*** Begin section ***

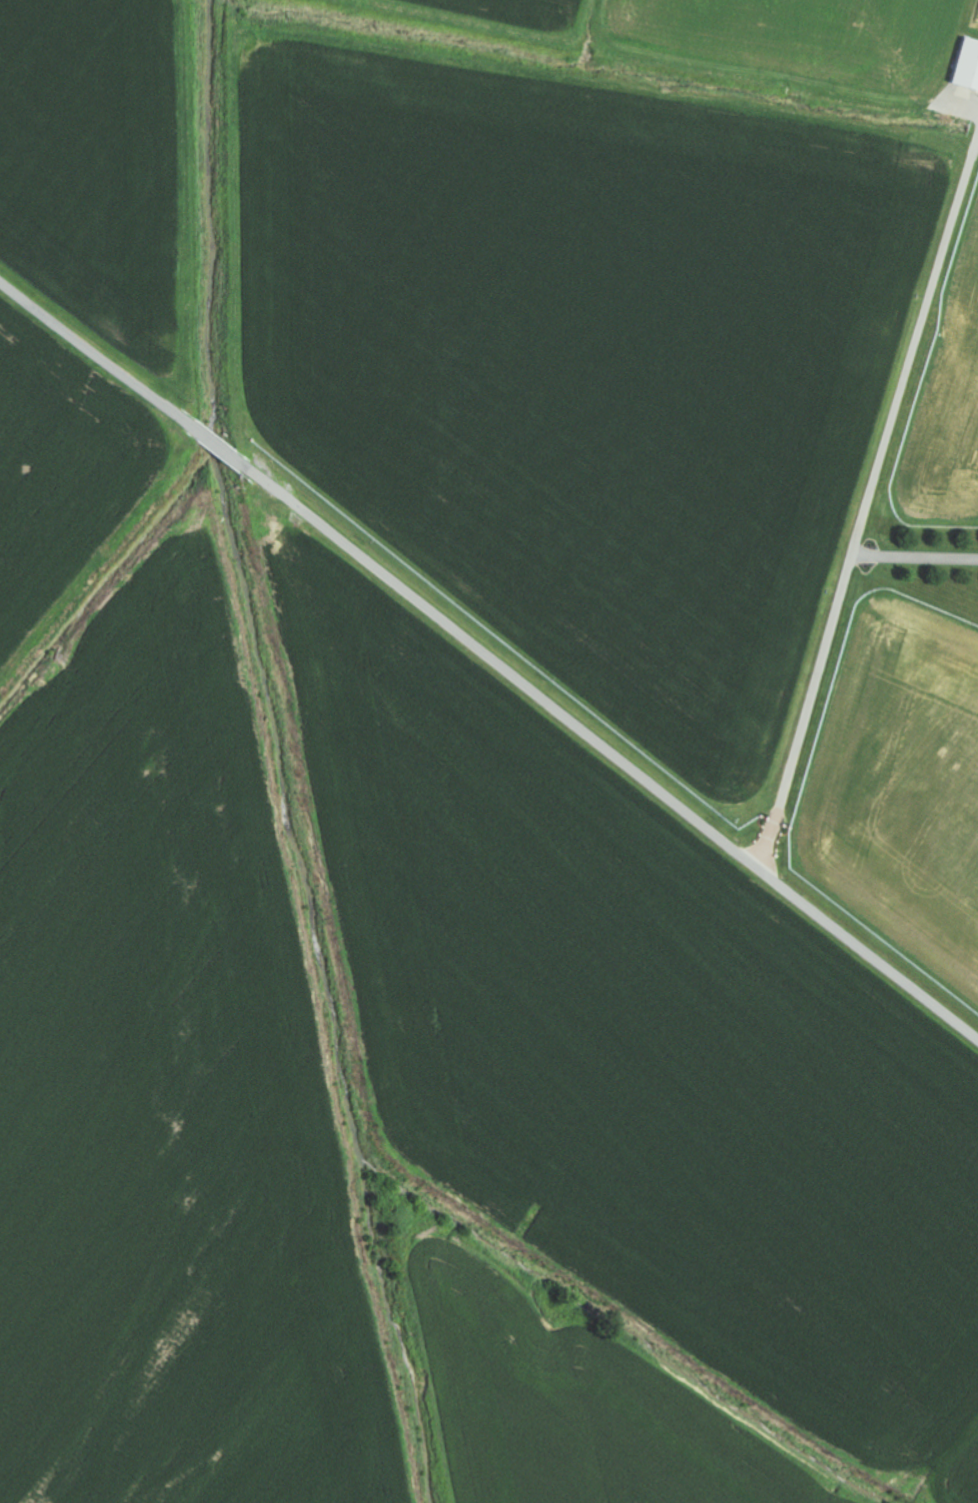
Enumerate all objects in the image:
building: (966, 66)
road: (867, 501)
road: (915, 556)
road: (489, 658)

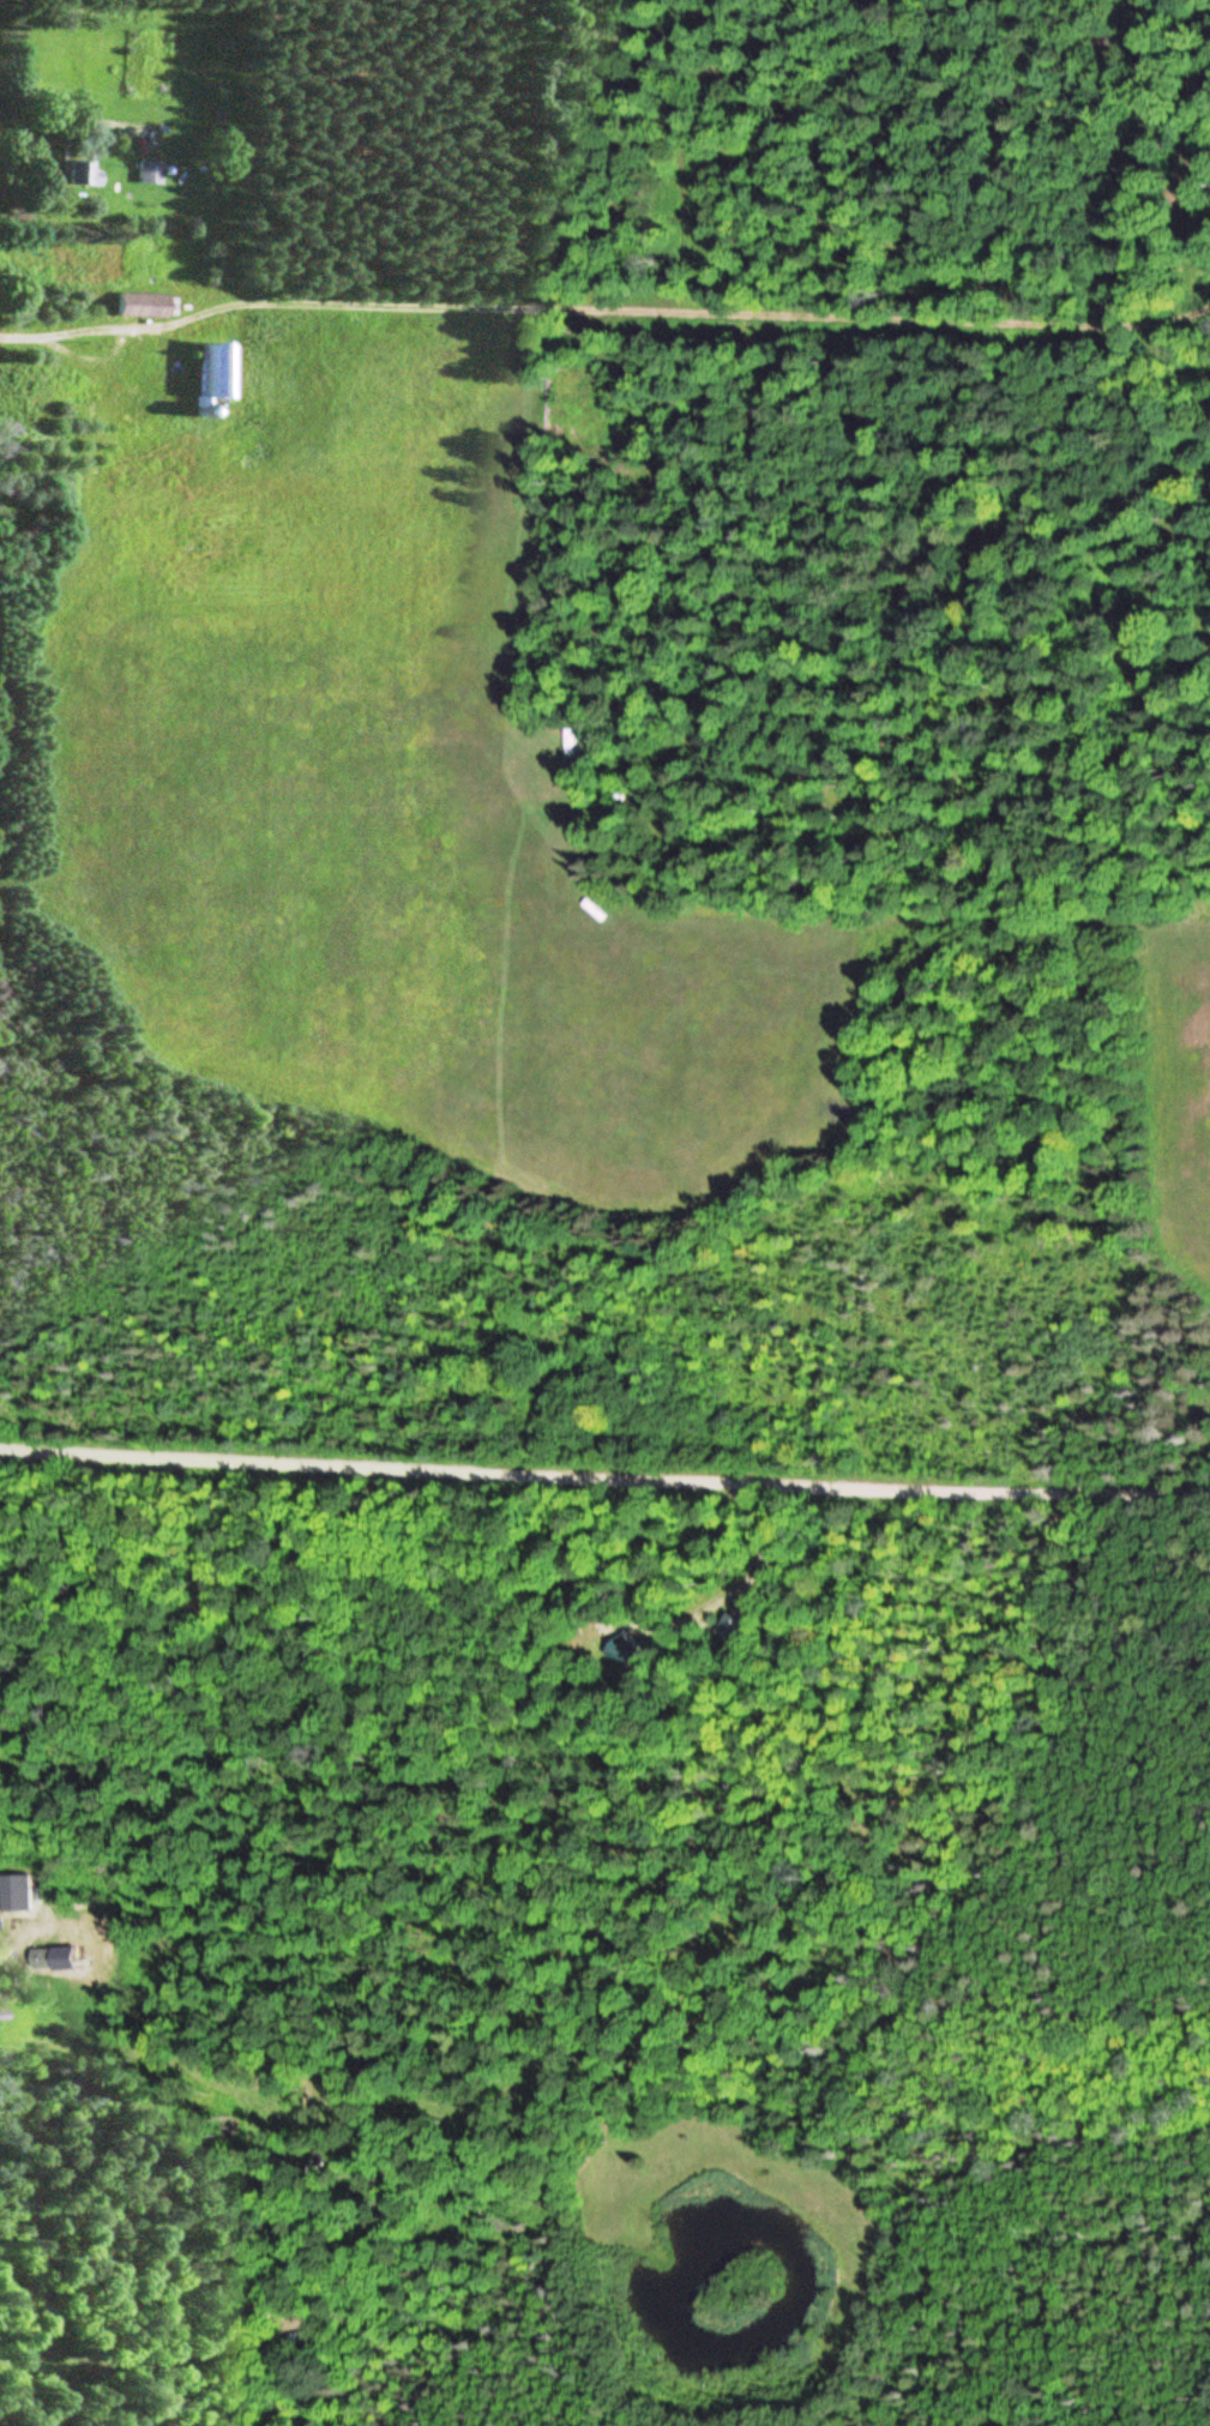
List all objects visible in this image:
road: (62, 118)
building: (148, 172)
building: (79, 173)
road: (665, 311)
road: (22, 338)
road: (118, 343)
building: (39, 384)
road: (604, 1478)
road: (10, 1945)
building: (41, 1958)

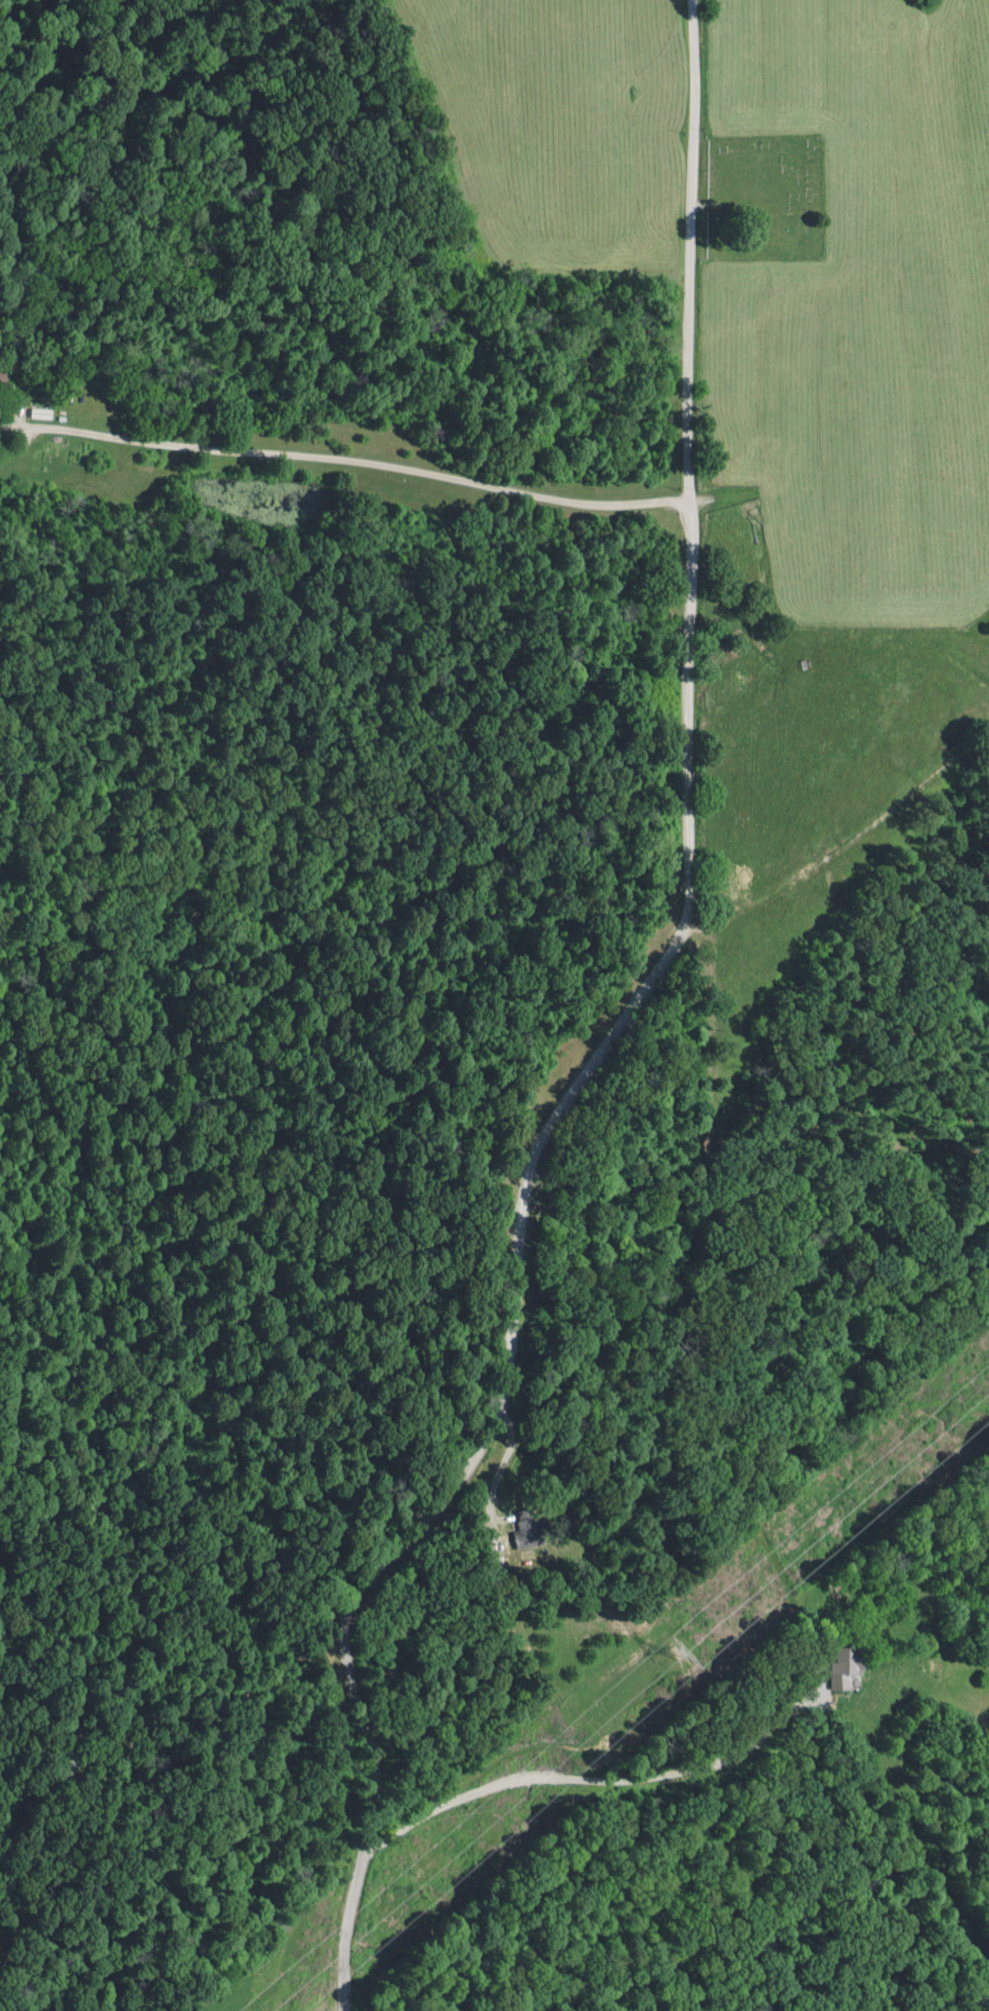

*** End section ***

■ WHAT TO DO: Without copying any picture, write out the entries exactly.

■ ANSWER AREA:
Enumerate all objects in the image:
building: (966, 66)
road: (867, 501)
road: (915, 556)
road: (489, 658)

List all objects visible in this image:
road: (62, 118)
building: (148, 172)
building: (79, 173)
road: (665, 311)
road: (22, 338)
road: (118, 343)
building: (39, 384)
road: (604, 1478)
road: (10, 1945)
building: (41, 1958)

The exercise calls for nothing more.